Omit the pictures, but give back every entry below exactly as written.
[Data under study — start]
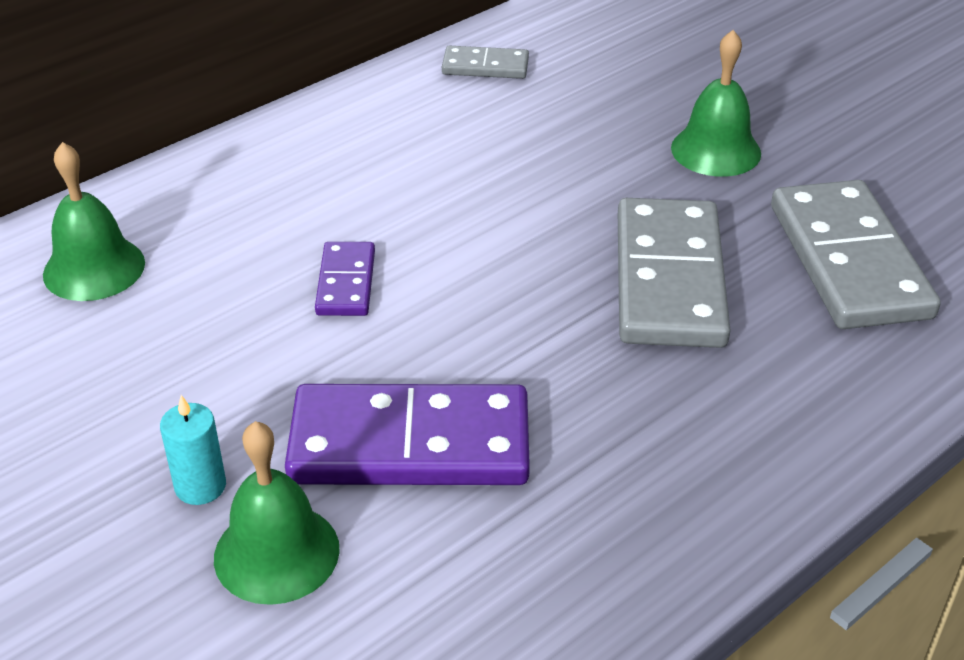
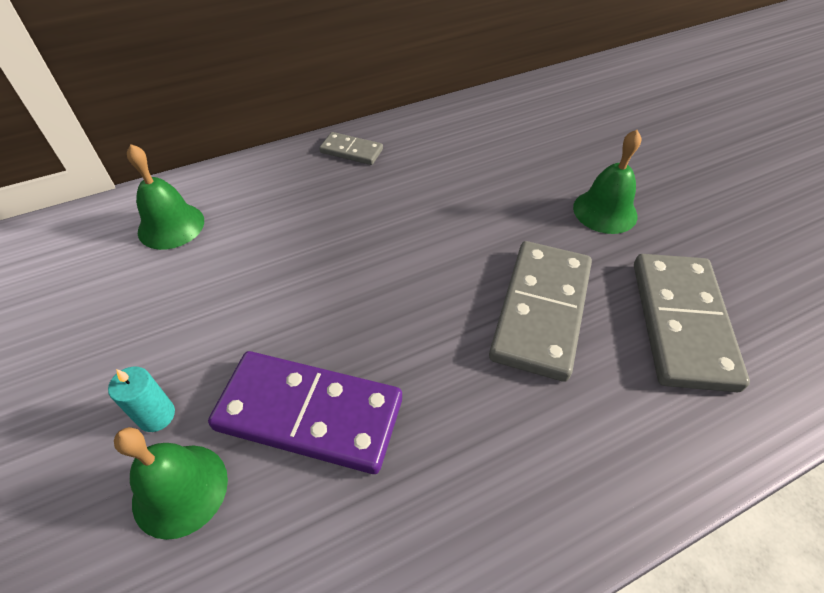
camera: 15 degrees right, 10 degrees up
(346, 283) = (319, 268): purple domino -> none
(485, 67) = (468, 123): grey domino -> grey domino (351, 151)

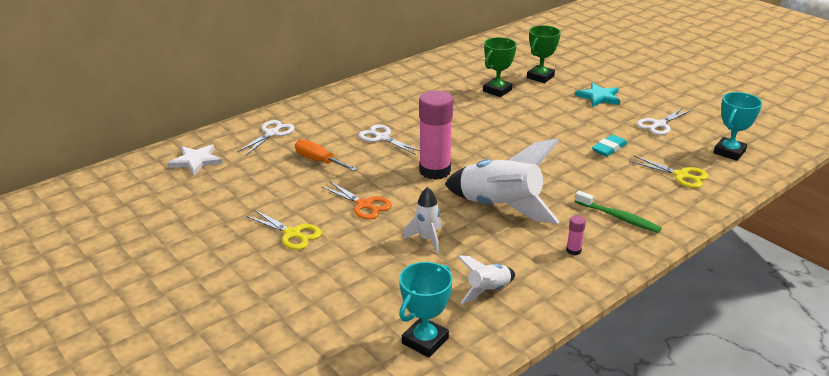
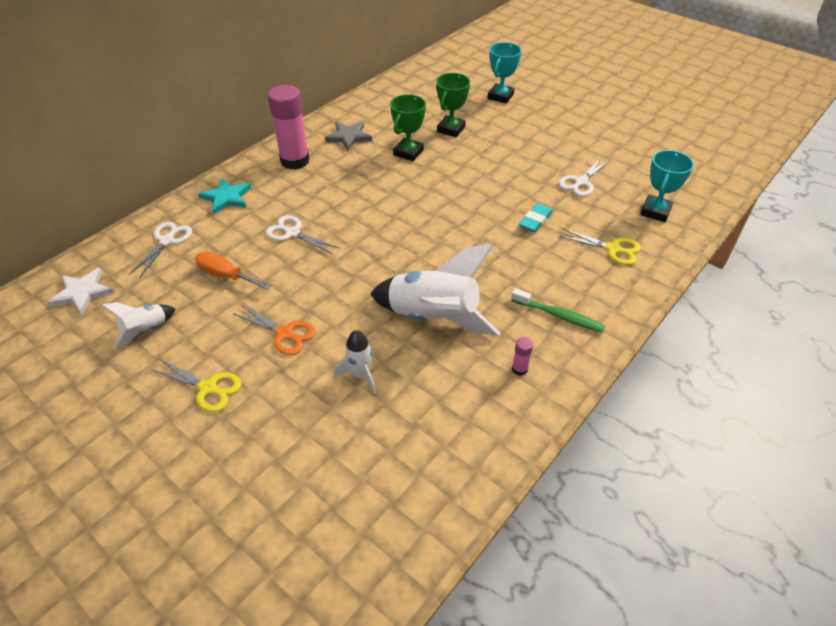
camera: 10 degrees left, 15 degrees up
(425, 341) = (378, 526): turquoise trophy -> turquoise trophy (500, 96)
(435, 171) = (356, 274): pink glue stick -> pink glue stick (295, 161)
(444, 75) = (349, 137): none -> grey star
(488, 291) = (437, 441): white rocket -> white rocket (146, 330)
(599, 97) = (515, 151): turquoise star -> turquoise star (226, 197)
[Data under study — finish]
— Answer box —
camera: 15 degrees right, 10 degrees up
(346, 283) = (319, 268): purple domino -> none
(485, 67) = (468, 123): grey domino -> grey domino (351, 151)

camera: 10 degrees left, 15 degrees up
(425, 341) = (378, 526): turquoise trophy -> turquoise trophy (500, 96)
(435, 171) = (356, 274): pink glue stick -> pink glue stick (295, 161)
(444, 75) = (349, 137): none -> grey star
(488, 291) = (437, 441): white rocket -> white rocket (146, 330)
(599, 97) = (515, 151): turquoise star -> turquoise star (226, 197)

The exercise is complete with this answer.